### AIM
Please retype the lines of the material below, from the line containing "yellow triangle: moved 1 px up" through the line containing "pink square: moved 12 px up", inclusive. Leave the picture markers out of your copy.

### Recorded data
## BEGIN
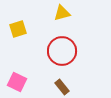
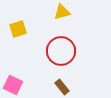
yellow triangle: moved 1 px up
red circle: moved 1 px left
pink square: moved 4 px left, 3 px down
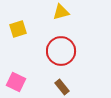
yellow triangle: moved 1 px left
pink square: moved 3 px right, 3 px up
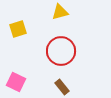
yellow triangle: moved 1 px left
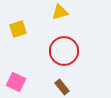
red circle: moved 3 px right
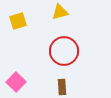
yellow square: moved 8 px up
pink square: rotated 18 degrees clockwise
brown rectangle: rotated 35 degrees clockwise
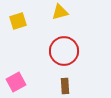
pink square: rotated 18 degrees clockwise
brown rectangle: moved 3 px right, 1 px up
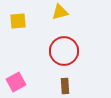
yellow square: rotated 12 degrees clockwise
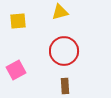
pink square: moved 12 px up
## END
## BEGIN
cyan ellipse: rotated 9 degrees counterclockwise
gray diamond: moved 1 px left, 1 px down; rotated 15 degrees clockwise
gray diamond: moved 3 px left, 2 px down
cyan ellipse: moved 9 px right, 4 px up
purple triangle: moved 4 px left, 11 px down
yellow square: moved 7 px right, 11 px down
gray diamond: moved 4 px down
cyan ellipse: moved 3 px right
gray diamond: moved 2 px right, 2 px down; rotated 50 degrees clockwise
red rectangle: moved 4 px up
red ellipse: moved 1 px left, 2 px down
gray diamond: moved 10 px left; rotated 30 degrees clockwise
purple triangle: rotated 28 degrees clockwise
## END
## BEGIN
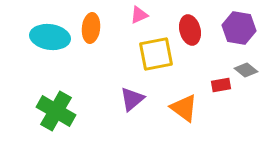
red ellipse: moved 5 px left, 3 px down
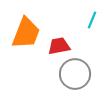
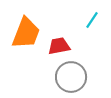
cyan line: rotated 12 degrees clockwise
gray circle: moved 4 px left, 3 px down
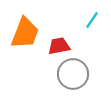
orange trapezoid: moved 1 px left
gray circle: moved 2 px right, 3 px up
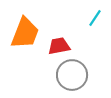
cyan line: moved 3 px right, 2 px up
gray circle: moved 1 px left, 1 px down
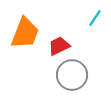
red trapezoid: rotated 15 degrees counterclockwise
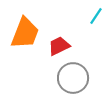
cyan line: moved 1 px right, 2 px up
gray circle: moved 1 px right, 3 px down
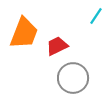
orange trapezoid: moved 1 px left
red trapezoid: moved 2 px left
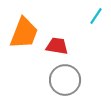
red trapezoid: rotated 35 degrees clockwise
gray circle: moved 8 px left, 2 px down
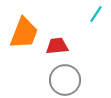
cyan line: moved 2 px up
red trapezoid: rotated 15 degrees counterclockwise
## END
### RESULT FOR THIS EXERCISE
yellow triangle: moved 1 px up
red circle: moved 1 px left
pink square: moved 4 px left, 3 px down
yellow triangle: moved 1 px left
pink square: moved 3 px right, 3 px up
yellow triangle: moved 1 px left
red circle: moved 3 px right
yellow square: moved 8 px up
pink square: rotated 18 degrees clockwise
brown rectangle: rotated 35 degrees clockwise
pink square: rotated 18 degrees clockwise
brown rectangle: moved 3 px right, 1 px up
yellow square: rotated 12 degrees clockwise
pink square: moved 12 px up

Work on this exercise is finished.